Requirement -> Write out the records that follow exactly. Do not include pictures.
[[ Data extracts open ]]
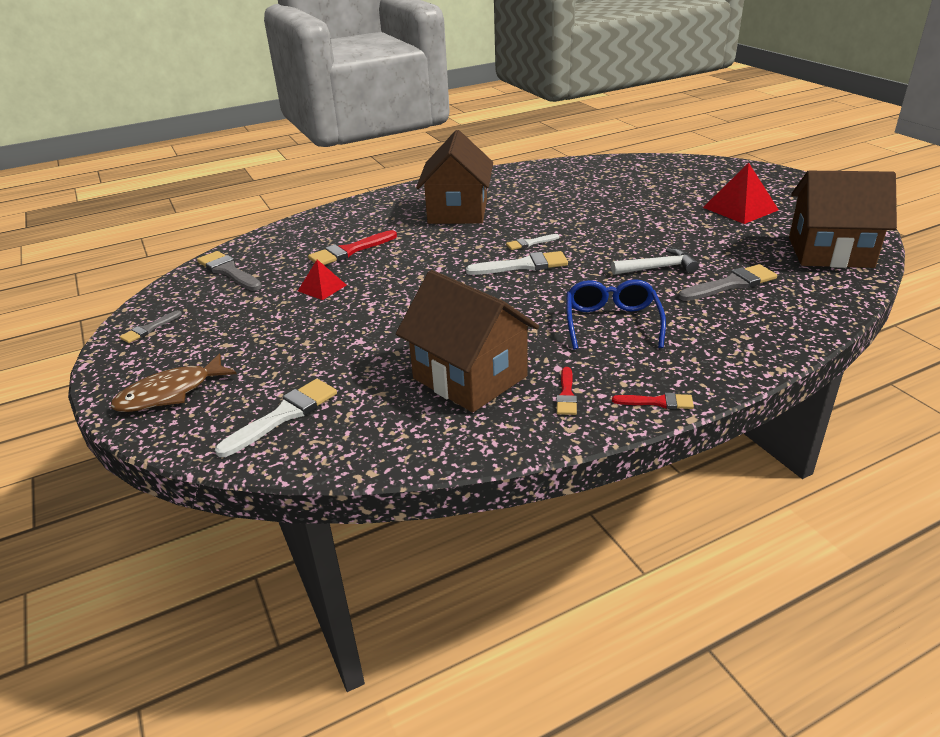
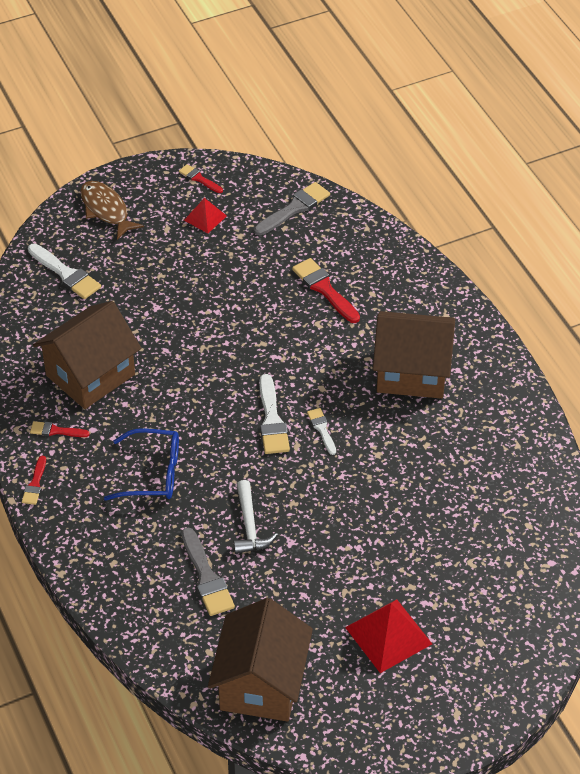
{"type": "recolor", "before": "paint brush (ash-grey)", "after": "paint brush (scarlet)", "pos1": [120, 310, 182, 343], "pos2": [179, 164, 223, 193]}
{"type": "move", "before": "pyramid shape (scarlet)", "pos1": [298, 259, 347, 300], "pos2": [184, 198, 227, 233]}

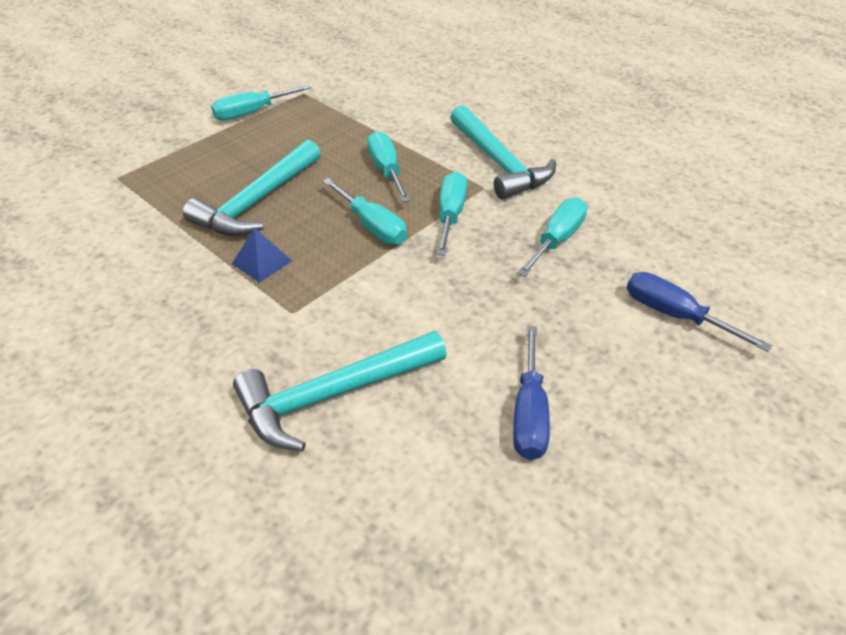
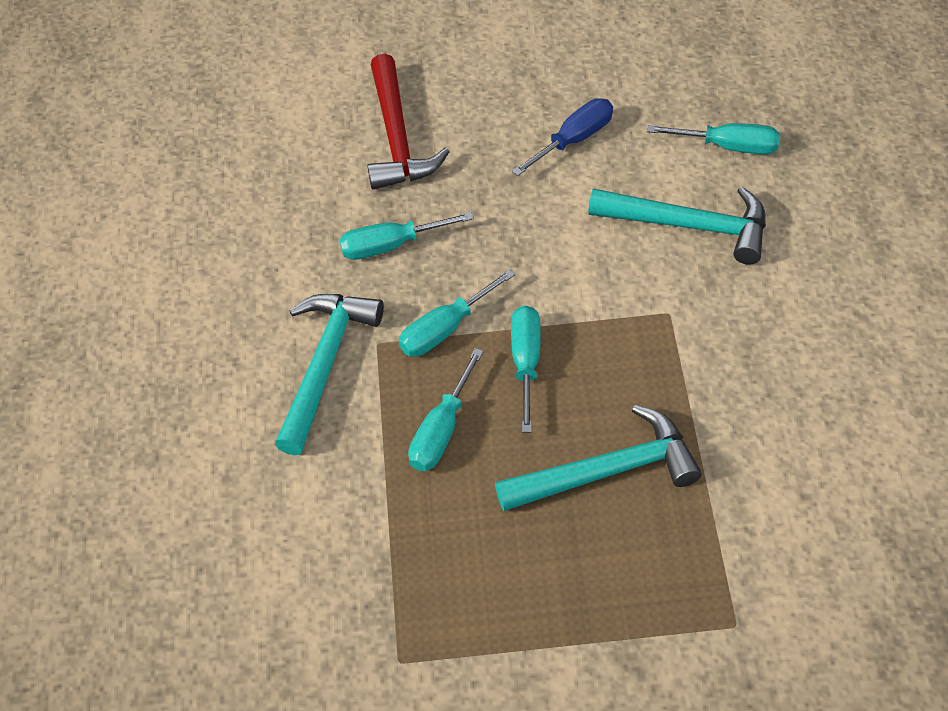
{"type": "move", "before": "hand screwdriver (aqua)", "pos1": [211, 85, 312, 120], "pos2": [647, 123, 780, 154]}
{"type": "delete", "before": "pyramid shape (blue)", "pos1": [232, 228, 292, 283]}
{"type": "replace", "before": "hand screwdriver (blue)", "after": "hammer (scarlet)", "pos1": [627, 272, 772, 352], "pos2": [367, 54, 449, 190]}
[[ Data extracts closed ]]
Response ->
{"type": "recolor", "before": "paint brush (ash-grey)", "after": "paint brush (scarlet)", "pos1": [120, 310, 182, 343], "pos2": [179, 164, 223, 193]}
{"type": "move", "before": "pyramid shape (scarlet)", "pos1": [298, 259, 347, 300], "pos2": [184, 198, 227, 233]}

{"type": "move", "before": "hand screwdriver (aqua)", "pos1": [211, 85, 312, 120], "pos2": [647, 123, 780, 154]}
{"type": "delete", "before": "pyramid shape (blue)", "pos1": [232, 228, 292, 283]}
{"type": "replace", "before": "hand screwdriver (blue)", "after": "hammer (scarlet)", "pos1": [627, 272, 772, 352], "pos2": [367, 54, 449, 190]}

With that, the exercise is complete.